Stored data:
[Start of section]

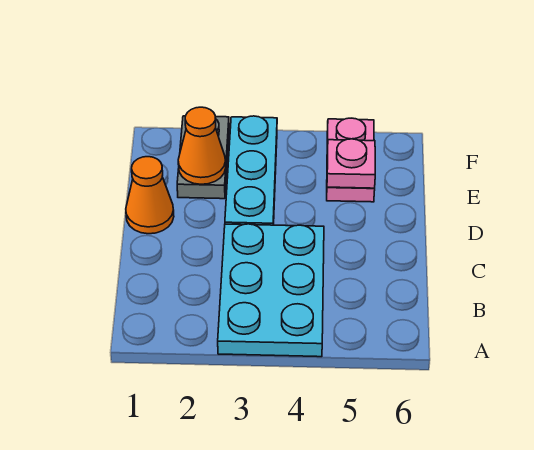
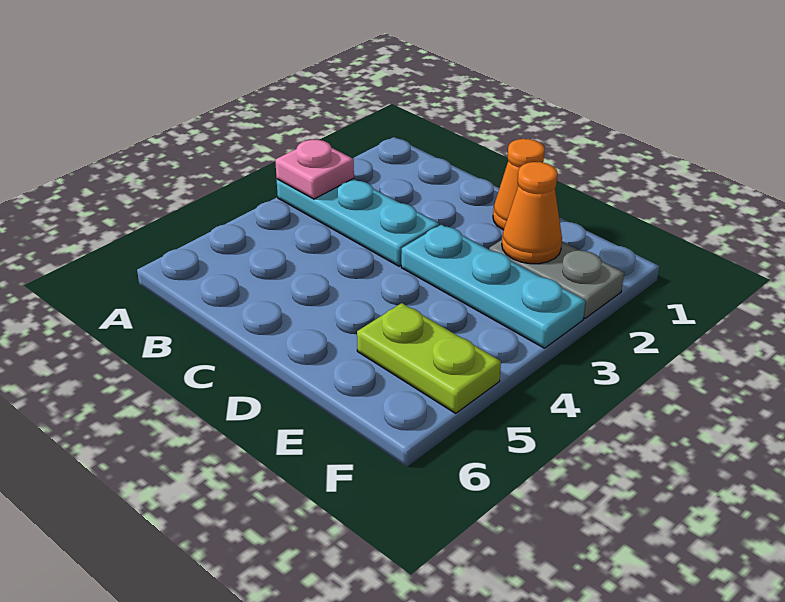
cyan plate A3:C4 level 1 -> cyan plate A3:C3 level 1
pink plate E5:F5 level 1 -> lime plate E5:F5 level 1
pink plate E5 level 2 -> pink plate A3 level 2

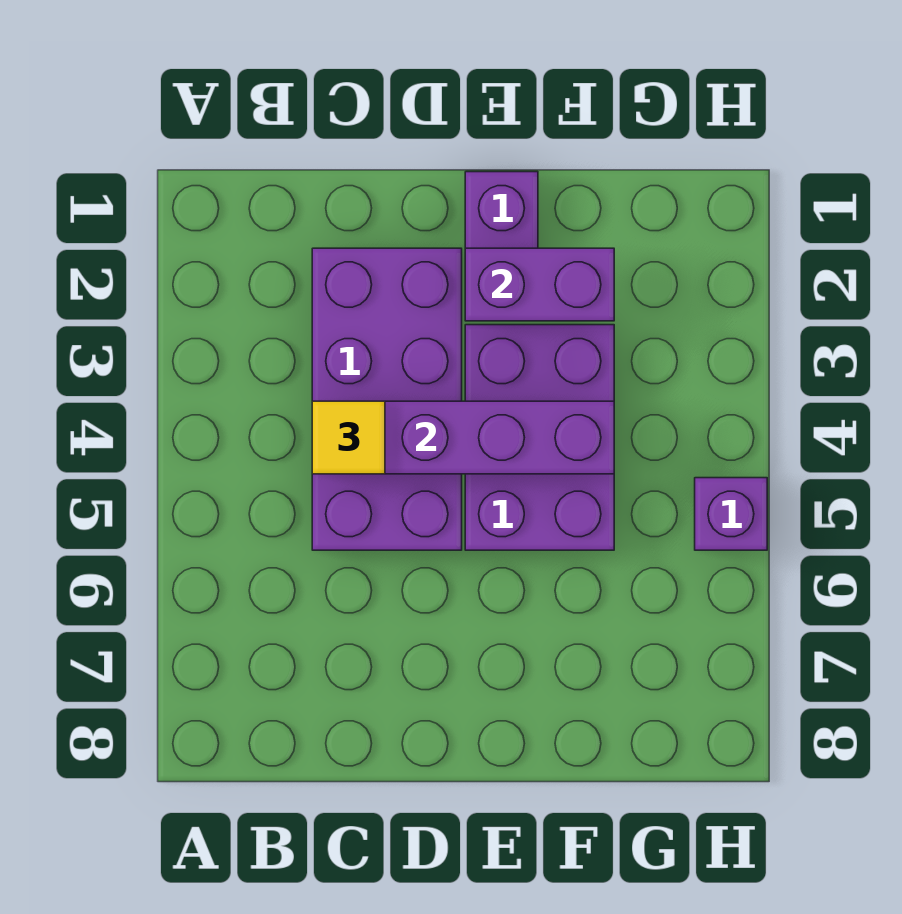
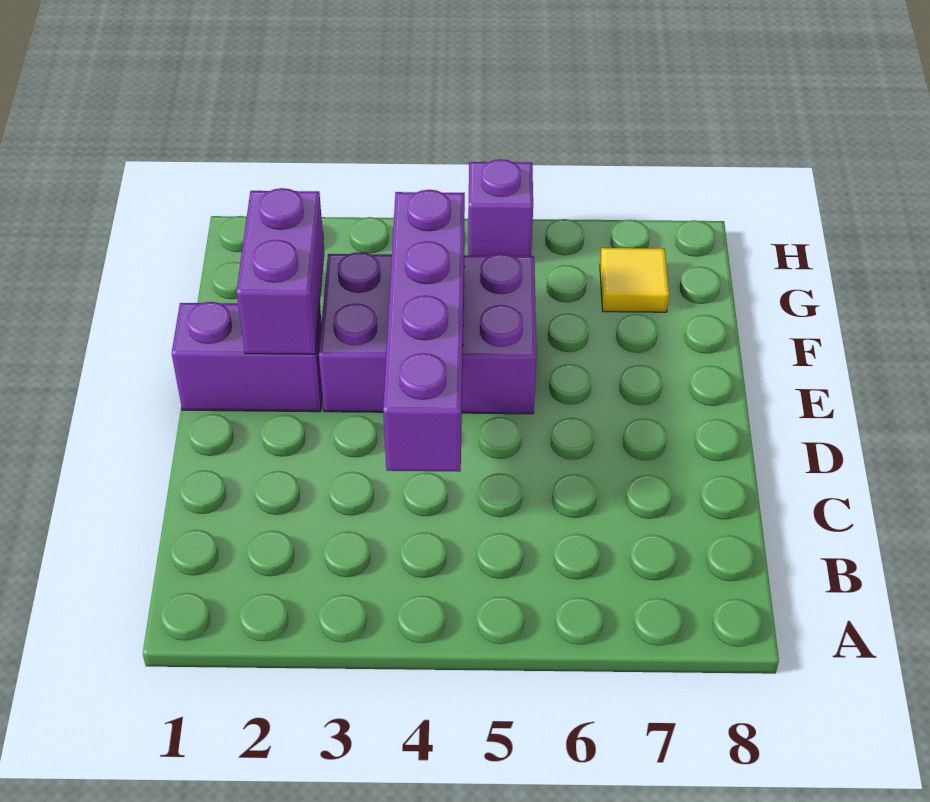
purple brick C2:D5 level 1 -> none
yellow tile C4 level 3 -> yellow tile G7 level 1

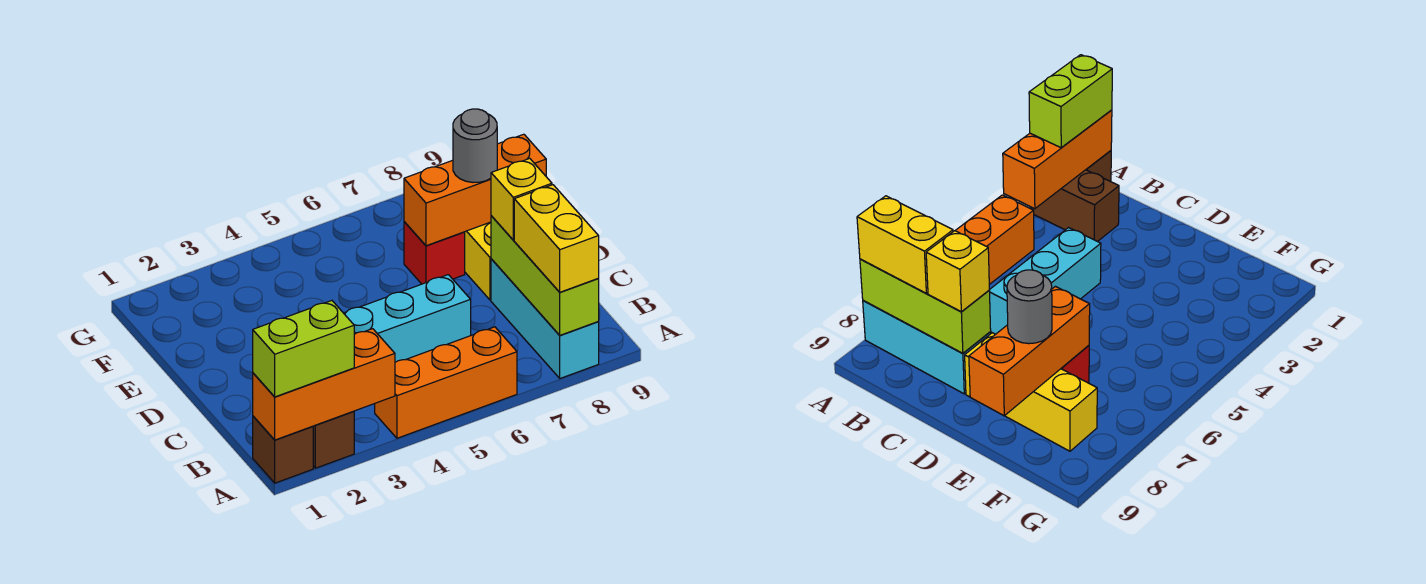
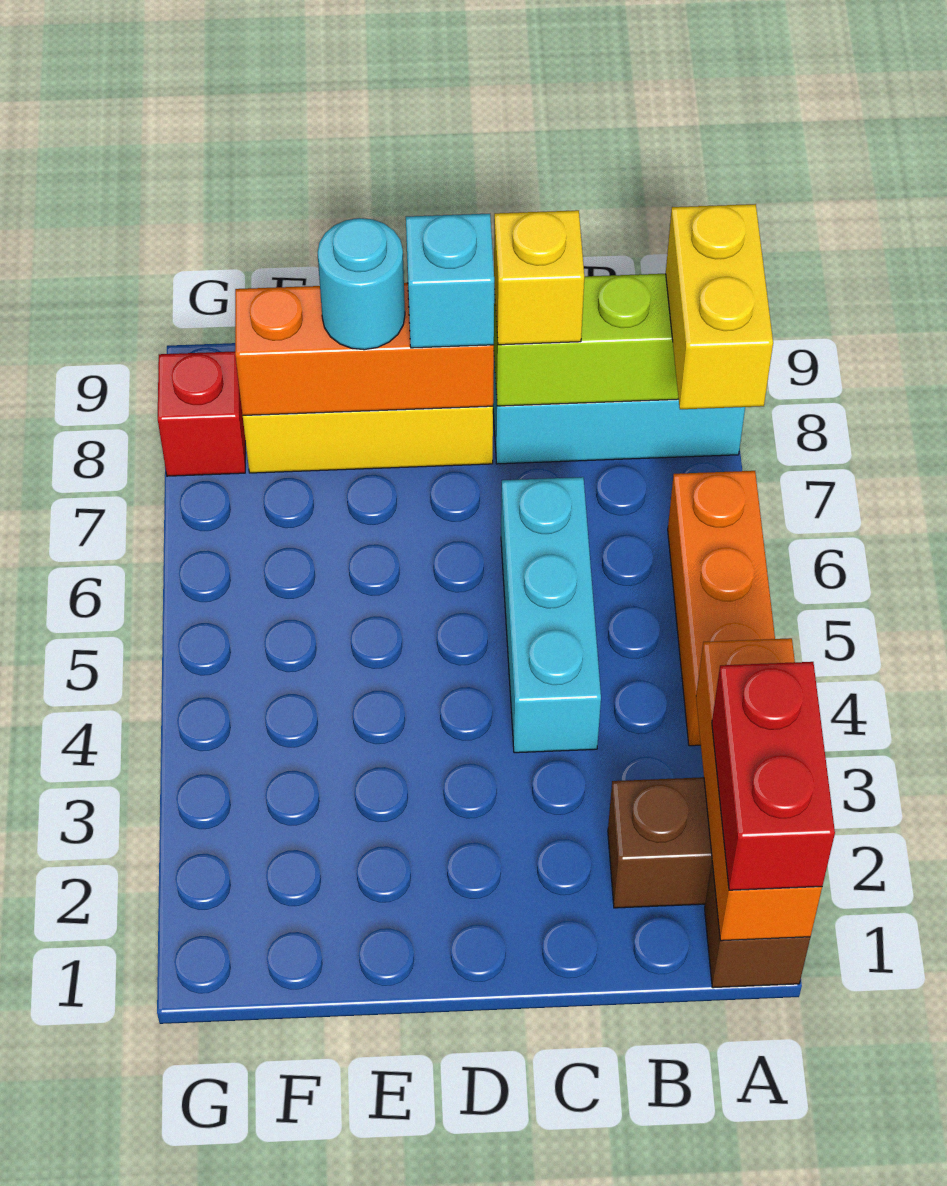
lime brick A1:A2 level 3 -> red brick A1:A2 level 3
yellow brick A8:B8 level 3 -> yellow brick A7:A8 level 3
none -> cyan brick D8 level 3
red brick E7 level 1 -> red brick G8 level 1
orange brick E7:E9 level 2 -> orange brick D8:F8 level 2
grey round brick E8 level 3 -> cyan round brick E8 level 3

[End of section]

*Work request*: Please give back all the records above word for word, with no pictures included.

*Written response*:
cyan plate A3:C4 level 1 -> cyan plate A3:C3 level 1
pink plate E5:F5 level 1 -> lime plate E5:F5 level 1
pink plate E5 level 2 -> pink plate A3 level 2

purple brick C2:D5 level 1 -> none
yellow tile C4 level 3 -> yellow tile G7 level 1

lime brick A1:A2 level 3 -> red brick A1:A2 level 3
yellow brick A8:B8 level 3 -> yellow brick A7:A8 level 3
none -> cyan brick D8 level 3
red brick E7 level 1 -> red brick G8 level 1
orange brick E7:E9 level 2 -> orange brick D8:F8 level 2
grey round brick E8 level 3 -> cyan round brick E8 level 3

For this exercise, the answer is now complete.